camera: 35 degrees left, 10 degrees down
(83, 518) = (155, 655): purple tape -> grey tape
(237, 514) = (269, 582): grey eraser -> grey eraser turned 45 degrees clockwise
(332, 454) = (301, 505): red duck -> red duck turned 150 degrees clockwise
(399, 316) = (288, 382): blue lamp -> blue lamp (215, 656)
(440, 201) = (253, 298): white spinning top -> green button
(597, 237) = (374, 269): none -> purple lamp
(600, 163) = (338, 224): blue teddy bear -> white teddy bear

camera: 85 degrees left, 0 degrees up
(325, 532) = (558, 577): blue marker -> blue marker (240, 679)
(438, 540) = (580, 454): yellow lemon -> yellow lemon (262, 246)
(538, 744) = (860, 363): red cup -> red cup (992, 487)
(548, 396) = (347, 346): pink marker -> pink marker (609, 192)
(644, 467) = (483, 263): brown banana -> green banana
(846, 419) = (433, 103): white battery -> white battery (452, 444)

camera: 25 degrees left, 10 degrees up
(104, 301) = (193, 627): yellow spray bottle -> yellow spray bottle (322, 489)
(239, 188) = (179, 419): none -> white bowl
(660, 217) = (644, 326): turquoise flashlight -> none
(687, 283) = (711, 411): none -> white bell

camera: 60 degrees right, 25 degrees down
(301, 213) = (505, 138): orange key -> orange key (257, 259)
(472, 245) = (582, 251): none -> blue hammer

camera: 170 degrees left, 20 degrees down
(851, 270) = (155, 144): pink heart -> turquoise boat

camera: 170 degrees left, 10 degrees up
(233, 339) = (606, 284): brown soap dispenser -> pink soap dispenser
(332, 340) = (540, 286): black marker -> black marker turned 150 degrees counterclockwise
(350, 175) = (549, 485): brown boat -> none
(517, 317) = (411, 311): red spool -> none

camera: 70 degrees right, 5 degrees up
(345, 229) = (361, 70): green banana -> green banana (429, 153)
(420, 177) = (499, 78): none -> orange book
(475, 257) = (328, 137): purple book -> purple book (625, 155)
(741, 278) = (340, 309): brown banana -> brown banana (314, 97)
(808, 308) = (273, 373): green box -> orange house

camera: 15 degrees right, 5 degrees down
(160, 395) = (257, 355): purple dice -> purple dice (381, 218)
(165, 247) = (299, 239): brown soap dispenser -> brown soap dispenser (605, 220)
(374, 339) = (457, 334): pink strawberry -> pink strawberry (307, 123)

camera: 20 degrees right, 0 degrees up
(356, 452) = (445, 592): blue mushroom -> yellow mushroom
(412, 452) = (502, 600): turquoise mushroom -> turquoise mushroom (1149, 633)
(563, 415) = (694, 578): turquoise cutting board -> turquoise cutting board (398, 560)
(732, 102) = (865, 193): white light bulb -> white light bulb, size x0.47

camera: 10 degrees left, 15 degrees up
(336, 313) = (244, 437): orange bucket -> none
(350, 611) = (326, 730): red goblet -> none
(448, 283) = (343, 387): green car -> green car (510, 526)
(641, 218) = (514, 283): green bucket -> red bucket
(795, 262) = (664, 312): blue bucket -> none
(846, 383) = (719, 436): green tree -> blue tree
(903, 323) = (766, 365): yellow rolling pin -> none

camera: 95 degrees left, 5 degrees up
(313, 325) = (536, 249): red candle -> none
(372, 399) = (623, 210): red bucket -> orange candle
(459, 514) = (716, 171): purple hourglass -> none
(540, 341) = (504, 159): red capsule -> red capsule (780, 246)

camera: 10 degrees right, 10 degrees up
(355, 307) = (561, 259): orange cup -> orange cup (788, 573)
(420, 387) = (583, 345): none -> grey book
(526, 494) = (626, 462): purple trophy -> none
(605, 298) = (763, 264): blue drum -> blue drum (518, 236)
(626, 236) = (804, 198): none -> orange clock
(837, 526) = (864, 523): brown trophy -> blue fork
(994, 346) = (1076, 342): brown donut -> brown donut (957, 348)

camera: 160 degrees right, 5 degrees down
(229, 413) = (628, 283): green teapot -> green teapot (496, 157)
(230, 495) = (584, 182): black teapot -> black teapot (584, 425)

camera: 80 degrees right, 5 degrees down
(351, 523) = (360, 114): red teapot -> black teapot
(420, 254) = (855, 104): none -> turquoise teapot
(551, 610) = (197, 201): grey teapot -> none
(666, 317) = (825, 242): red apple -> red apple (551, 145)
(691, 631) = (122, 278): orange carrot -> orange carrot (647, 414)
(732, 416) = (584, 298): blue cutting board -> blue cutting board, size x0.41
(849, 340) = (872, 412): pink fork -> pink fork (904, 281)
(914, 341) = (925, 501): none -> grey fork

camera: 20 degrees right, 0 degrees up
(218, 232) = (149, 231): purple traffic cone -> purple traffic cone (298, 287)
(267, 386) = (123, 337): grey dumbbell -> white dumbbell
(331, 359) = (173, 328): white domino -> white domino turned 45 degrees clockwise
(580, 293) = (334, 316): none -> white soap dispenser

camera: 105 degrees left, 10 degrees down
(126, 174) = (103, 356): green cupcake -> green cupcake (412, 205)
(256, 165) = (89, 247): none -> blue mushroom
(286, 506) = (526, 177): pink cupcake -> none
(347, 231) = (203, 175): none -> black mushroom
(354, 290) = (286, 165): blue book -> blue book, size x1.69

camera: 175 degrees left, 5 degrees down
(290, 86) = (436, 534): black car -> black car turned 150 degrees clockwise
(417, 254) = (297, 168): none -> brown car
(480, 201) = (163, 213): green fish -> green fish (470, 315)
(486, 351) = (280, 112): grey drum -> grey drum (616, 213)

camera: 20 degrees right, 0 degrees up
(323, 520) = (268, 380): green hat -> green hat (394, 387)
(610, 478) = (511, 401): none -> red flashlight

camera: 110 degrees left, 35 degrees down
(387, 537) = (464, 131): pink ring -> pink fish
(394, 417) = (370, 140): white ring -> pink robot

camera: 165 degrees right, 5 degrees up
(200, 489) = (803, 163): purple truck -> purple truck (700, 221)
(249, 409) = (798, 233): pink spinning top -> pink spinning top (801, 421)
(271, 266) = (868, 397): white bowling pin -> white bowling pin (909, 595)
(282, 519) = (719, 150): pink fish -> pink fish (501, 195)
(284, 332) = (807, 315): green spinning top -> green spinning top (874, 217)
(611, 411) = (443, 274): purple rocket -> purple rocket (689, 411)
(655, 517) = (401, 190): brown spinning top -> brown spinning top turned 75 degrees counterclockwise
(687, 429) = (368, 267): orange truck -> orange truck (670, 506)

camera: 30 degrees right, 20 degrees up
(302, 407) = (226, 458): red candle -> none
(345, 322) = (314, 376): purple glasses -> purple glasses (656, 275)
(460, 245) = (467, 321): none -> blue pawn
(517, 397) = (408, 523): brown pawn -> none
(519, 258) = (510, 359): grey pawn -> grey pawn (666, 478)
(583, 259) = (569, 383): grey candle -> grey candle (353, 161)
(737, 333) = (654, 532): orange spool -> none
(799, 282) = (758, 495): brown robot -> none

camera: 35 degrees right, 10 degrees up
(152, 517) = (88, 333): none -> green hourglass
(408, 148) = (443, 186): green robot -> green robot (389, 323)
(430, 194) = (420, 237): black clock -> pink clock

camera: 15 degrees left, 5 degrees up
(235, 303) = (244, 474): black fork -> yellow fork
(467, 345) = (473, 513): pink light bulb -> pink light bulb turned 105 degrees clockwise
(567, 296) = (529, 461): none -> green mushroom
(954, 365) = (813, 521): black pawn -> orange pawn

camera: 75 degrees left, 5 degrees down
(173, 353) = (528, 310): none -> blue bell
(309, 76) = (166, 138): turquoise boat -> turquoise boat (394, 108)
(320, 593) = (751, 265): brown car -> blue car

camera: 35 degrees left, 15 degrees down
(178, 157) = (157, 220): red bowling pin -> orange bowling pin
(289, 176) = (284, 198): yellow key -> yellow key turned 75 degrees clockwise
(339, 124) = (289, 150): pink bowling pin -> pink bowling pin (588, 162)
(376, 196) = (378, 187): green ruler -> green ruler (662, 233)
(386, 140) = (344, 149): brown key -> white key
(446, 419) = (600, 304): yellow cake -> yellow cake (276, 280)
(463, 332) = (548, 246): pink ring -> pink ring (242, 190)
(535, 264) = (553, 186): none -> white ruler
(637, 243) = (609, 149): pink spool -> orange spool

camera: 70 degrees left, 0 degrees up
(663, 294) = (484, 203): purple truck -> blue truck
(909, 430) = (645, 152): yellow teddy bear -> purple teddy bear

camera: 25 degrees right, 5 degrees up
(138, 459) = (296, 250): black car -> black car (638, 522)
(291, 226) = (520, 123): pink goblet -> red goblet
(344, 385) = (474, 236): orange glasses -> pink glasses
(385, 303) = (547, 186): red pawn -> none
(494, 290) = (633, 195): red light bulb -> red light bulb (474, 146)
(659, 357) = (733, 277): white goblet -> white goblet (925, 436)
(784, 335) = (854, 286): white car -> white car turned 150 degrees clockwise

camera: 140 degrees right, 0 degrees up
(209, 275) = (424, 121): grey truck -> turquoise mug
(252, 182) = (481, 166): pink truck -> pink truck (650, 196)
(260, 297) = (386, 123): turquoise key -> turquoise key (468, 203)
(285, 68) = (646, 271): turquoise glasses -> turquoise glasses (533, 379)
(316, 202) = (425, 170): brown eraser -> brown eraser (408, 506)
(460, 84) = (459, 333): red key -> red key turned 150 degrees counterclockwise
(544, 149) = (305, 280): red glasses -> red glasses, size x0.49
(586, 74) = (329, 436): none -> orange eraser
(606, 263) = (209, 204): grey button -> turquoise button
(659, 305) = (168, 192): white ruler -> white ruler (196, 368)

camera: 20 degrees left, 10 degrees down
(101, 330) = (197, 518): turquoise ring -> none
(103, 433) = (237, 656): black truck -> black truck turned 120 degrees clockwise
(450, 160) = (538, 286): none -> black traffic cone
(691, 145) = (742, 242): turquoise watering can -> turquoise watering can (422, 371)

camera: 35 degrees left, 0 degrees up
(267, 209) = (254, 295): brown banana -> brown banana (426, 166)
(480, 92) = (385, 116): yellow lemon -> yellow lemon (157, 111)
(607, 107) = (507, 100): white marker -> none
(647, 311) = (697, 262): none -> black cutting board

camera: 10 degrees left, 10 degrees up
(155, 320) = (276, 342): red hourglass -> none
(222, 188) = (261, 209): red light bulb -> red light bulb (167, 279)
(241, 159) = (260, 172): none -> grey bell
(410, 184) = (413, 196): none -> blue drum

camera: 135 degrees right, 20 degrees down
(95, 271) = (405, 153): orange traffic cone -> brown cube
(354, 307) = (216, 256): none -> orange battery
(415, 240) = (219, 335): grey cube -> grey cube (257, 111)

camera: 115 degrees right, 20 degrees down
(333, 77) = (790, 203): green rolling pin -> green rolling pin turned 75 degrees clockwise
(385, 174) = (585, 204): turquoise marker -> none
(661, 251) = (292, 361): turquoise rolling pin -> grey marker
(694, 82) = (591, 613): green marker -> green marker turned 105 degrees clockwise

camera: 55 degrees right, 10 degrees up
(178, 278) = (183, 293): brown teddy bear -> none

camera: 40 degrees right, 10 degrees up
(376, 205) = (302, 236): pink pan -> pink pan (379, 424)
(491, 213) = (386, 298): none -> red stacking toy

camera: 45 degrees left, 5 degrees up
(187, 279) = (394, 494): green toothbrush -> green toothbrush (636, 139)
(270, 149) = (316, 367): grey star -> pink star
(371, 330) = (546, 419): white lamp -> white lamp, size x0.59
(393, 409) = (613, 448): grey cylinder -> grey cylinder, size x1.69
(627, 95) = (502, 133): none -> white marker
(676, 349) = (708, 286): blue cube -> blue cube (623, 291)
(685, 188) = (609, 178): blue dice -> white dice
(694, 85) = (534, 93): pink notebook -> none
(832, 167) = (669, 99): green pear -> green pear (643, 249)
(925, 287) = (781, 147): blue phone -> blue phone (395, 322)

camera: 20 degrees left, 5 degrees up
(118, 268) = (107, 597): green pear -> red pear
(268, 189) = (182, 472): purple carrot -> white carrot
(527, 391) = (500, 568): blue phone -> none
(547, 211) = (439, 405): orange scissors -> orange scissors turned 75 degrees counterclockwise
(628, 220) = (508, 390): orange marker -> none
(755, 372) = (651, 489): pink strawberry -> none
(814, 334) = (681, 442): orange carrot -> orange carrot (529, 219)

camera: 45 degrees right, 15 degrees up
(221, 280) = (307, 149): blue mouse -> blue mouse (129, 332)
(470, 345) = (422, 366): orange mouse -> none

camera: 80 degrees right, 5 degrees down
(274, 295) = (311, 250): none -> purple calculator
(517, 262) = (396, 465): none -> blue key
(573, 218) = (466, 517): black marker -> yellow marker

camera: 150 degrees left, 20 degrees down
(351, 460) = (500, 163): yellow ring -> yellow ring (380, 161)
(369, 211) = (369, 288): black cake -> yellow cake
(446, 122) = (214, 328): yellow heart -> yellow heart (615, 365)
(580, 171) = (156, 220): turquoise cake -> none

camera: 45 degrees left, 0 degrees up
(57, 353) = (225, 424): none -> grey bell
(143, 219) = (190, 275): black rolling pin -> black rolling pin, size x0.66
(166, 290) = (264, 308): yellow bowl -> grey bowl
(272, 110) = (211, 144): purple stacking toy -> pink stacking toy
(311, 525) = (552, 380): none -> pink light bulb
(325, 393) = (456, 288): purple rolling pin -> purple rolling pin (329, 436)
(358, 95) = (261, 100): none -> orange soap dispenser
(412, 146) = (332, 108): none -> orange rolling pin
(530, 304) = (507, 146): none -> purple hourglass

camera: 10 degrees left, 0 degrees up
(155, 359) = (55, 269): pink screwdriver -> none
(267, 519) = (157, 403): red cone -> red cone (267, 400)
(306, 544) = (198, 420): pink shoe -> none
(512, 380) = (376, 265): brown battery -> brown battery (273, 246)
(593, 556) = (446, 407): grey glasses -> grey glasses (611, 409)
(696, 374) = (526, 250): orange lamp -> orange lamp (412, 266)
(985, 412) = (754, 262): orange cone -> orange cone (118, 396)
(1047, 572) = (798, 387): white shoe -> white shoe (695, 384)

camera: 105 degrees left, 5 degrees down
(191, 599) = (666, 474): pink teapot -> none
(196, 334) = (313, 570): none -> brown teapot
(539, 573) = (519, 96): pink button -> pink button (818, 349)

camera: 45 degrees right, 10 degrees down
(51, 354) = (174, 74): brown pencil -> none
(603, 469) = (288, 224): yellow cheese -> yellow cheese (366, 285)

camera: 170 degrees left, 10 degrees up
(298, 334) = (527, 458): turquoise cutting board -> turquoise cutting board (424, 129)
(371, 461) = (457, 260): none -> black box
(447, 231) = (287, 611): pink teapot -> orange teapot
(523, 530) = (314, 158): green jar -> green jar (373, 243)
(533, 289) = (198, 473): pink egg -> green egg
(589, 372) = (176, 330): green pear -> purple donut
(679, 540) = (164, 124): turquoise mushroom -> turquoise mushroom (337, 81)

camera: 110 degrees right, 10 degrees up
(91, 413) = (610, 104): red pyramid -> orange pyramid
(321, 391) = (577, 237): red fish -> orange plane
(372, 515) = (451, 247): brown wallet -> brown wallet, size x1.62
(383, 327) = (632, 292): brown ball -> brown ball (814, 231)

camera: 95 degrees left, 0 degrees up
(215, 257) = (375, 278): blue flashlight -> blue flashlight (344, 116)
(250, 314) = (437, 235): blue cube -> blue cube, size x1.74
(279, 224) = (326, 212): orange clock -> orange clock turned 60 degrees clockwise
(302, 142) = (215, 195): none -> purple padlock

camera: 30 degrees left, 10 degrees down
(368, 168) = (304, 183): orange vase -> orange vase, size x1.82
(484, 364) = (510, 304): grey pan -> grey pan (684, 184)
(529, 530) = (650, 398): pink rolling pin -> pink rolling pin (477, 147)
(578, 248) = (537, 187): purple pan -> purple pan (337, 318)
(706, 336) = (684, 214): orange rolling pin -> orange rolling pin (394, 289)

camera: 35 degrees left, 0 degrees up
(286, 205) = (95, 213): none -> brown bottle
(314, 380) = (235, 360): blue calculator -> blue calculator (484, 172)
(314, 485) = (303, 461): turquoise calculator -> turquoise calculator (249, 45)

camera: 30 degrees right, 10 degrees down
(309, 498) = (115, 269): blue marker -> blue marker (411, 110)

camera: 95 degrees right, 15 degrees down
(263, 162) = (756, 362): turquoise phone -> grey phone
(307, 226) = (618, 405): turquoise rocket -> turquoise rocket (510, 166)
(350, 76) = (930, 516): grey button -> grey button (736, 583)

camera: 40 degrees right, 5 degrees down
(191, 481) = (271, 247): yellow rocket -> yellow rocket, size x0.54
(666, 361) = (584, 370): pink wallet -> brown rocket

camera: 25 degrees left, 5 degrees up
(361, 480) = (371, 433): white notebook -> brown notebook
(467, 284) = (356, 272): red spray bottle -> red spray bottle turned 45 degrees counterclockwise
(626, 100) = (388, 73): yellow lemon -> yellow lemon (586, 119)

■ **Task instructions**
Please list every line of the records that contains "robot".

■ **Exercise output**
(394, 417) = (370, 140): white ring -> pink robot
(799, 282) = (758, 495): brown robot -> none
(408, 148) = (443, 186): green robot -> green robot (389, 323)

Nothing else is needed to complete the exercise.